Data for analysis: Begin

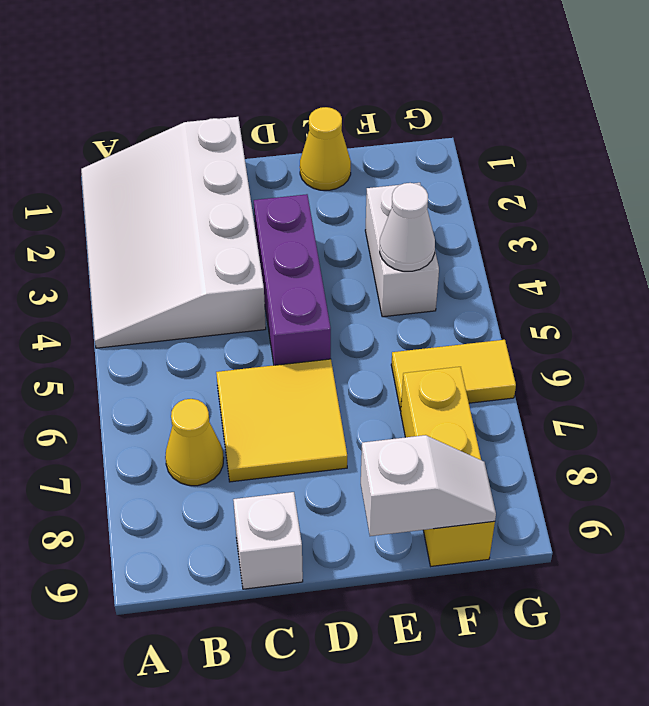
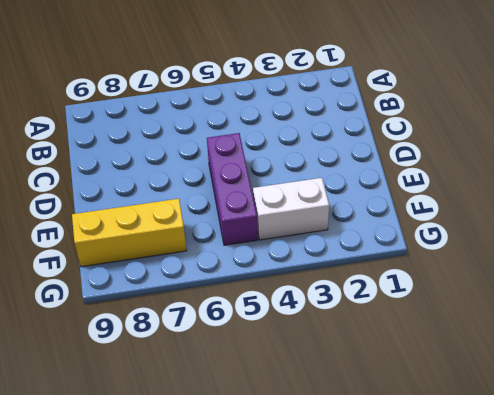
purple 1x3 brick [207,133,258,245] -> purple 1x3 brick turned to [254,194,331,365]
none -> white 3x4 slope [81,117,266,348]
none -> yellow 1x1 cone [165,399,224,486]

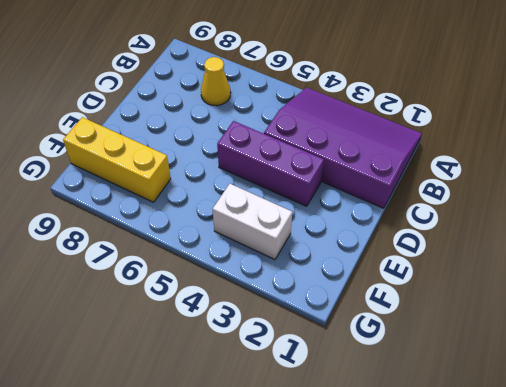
purple 3x4 slope [264,88,422,208] -> white 3x4 slope [81,117,266,348]
none -> yellow 2x2 tile [216,359,347,482]
none -> white 1x1 brick [233,492,303,589]

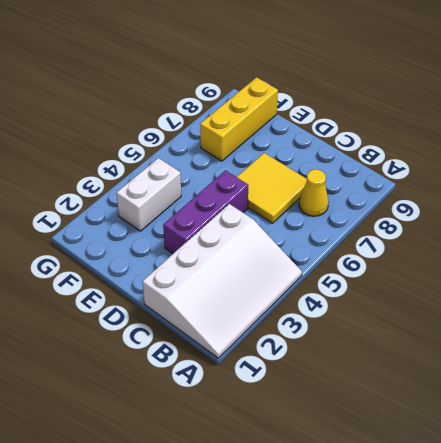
none -> white 1x1 brick [233,492,303,589]
none -> yellow 1x1 cone [300,107,351,190]

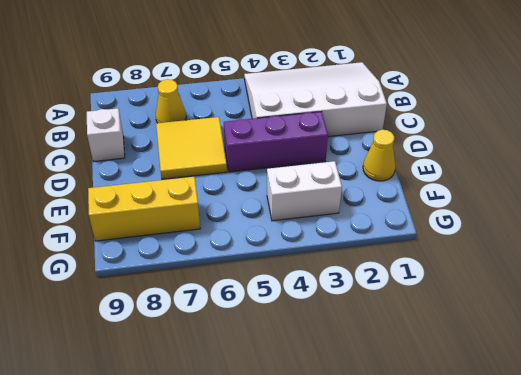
none -> yellow 1x2 tile [391,340,516,411]
none -> white 1x2 slope [361,435,496,536]

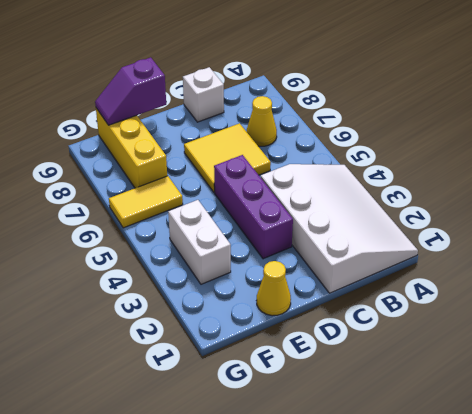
purple 1x2 slope [95,57,166,125] -> white 1x2 slope [361,435,496,536]
none -> white 1x1 cone [380,183,435,271]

Data for analysis: End

**Task instructions:** Quote only the lines that start at the line holding "none -> yellow 1x1 cone [300,107,351,190]" and end at the last line of the entries, including both of those lines, and omit every picture.

**Result for this exercise:**
none -> yellow 1x1 cone [300,107,351,190]

none -> yellow 1x2 tile [391,340,516,411]
none -> white 1x2 slope [361,435,496,536]

purple 1x2 slope [95,57,166,125] -> white 1x2 slope [361,435,496,536]
none -> white 1x1 cone [380,183,435,271]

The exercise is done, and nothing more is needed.